### [Brief]
For the material below, the expected output is exactly the lines between the line holding "R4: none -> 680 (COM, Y5)" and the line holding "D102: LED (A", inclusive, with pictures left out.

### [Entries provided]
··········
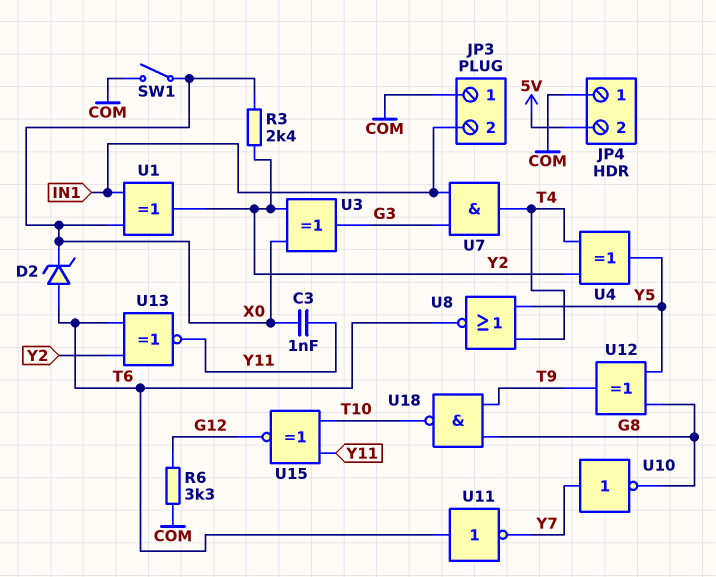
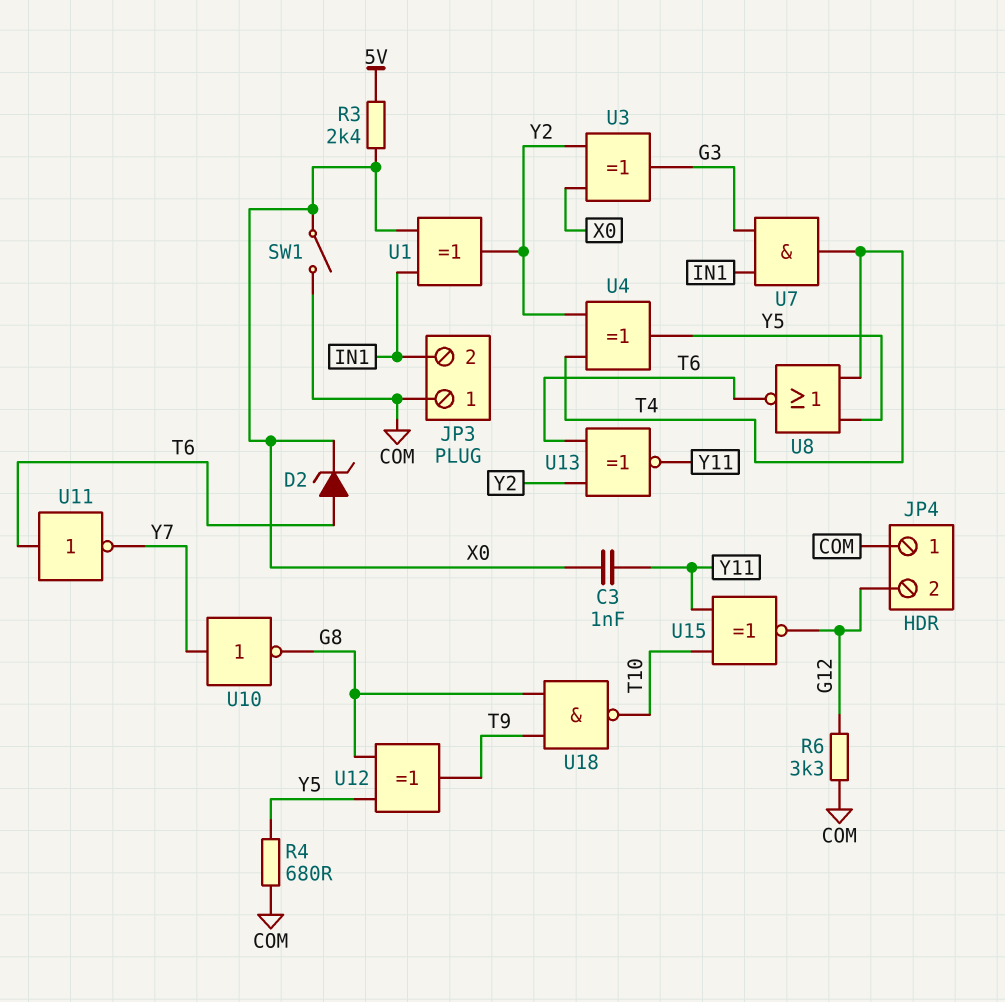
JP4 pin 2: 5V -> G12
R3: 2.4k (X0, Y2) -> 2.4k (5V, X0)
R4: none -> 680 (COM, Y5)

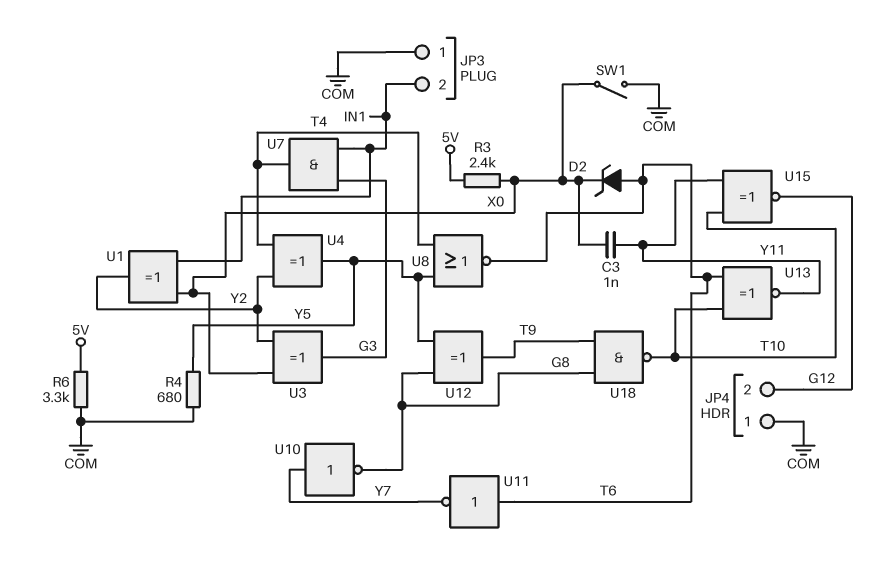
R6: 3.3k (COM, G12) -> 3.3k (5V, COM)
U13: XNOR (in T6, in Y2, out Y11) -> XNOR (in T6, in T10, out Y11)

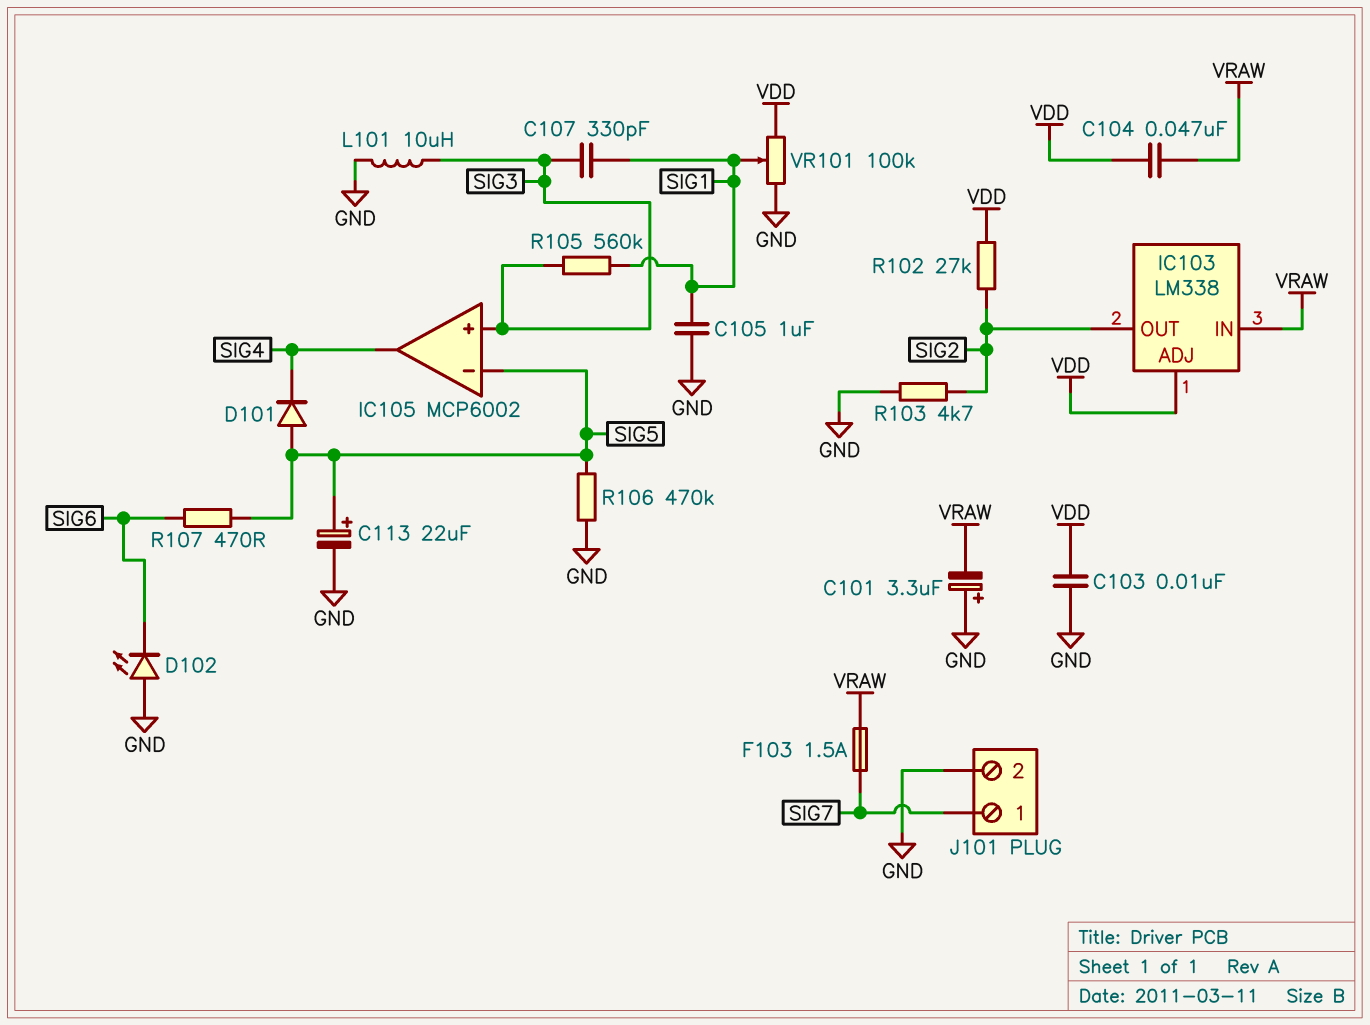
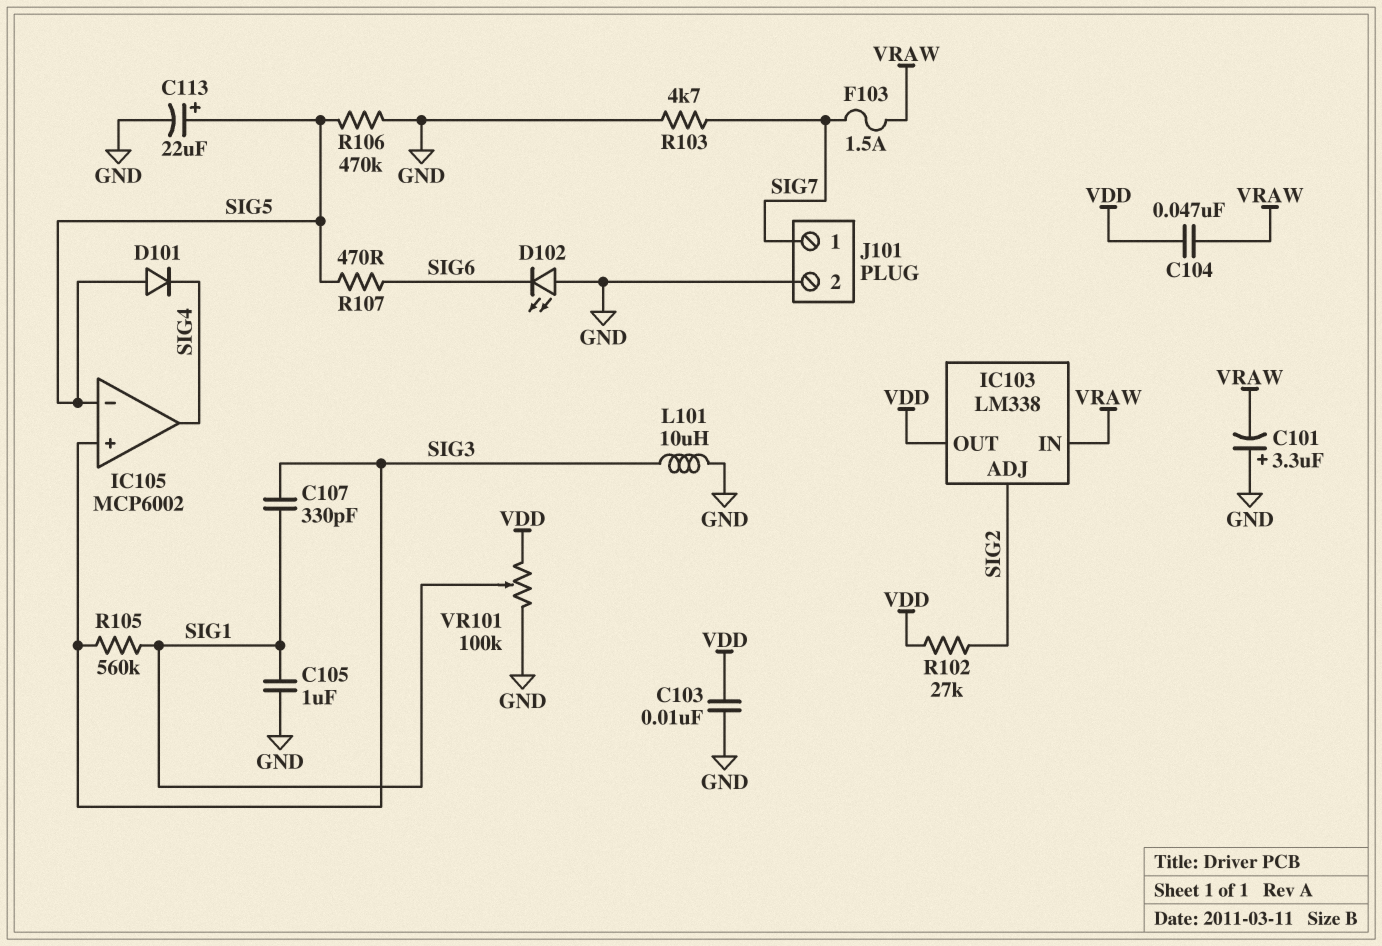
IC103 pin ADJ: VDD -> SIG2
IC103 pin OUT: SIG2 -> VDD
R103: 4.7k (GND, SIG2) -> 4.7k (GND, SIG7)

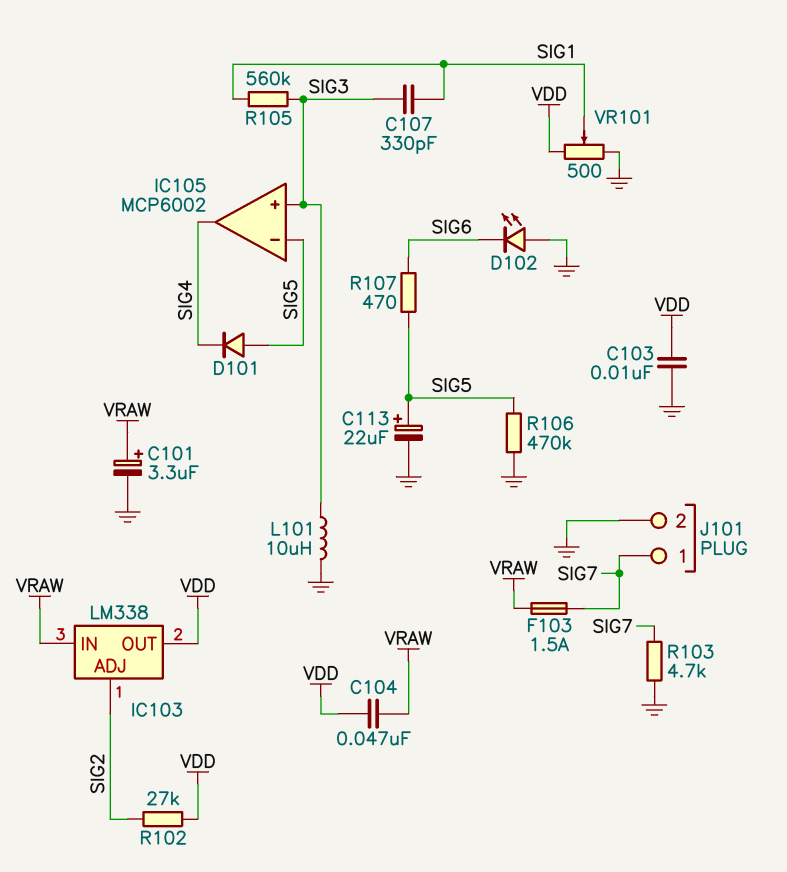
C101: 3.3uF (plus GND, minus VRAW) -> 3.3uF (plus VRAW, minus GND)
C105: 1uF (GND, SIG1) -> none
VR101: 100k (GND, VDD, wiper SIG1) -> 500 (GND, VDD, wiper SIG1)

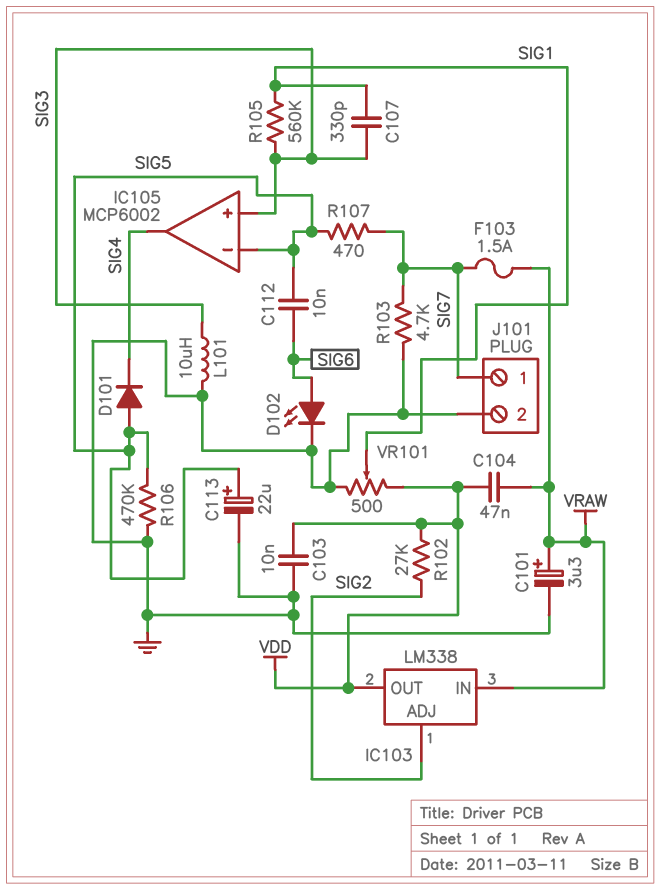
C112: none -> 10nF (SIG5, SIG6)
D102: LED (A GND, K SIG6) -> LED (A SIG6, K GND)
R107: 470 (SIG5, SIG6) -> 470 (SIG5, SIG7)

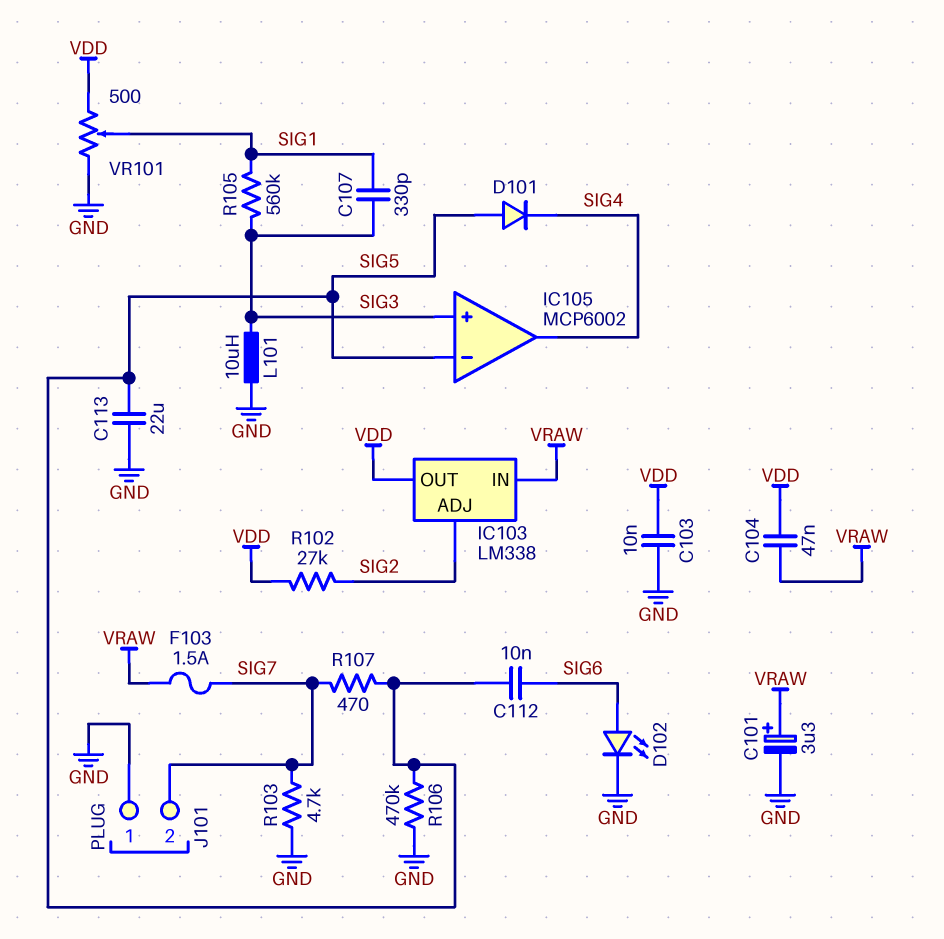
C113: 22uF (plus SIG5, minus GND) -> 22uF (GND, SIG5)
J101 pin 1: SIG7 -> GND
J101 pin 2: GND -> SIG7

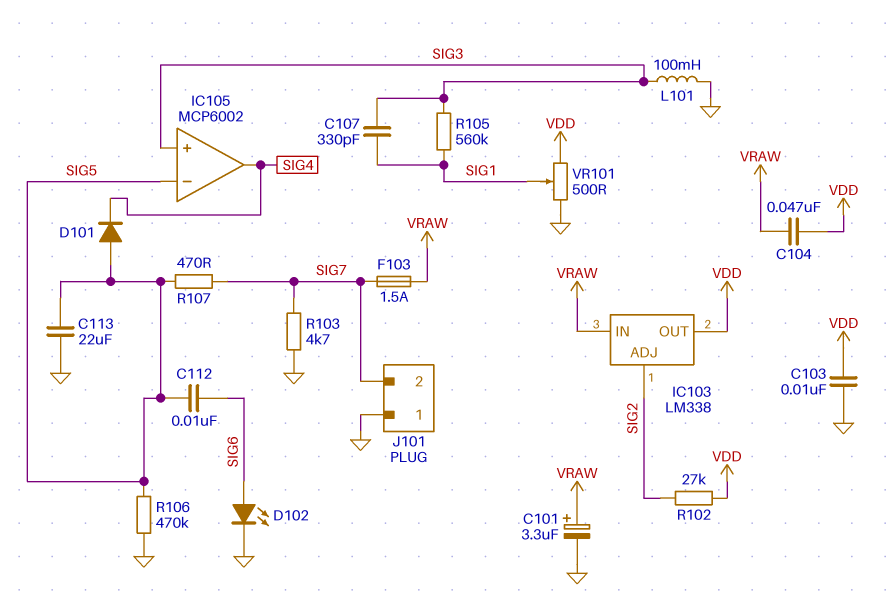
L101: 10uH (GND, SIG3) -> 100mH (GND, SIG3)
··········
### [Finished exercise]
R4: none -> 680 (COM, Y5)

R6: 3.3k (COM, G12) -> 3.3k (5V, COM)
U13: XNOR (in T6, in Y2, out Y11) -> XNOR (in T6, in T10, out Y11)

IC103 pin ADJ: VDD -> SIG2
IC103 pin OUT: SIG2 -> VDD
R103: 4.7k (GND, SIG2) -> 4.7k (GND, SIG7)

C101: 3.3uF (plus GND, minus VRAW) -> 3.3uF (plus VRAW, minus GND)
C105: 1uF (GND, SIG1) -> none
VR101: 100k (GND, VDD, wiper SIG1) -> 500 (GND, VDD, wiper SIG1)

C112: none -> 10nF (SIG5, SIG6)
D102: LED (A GND, K SIG6) -> LED (A SIG6, K GND)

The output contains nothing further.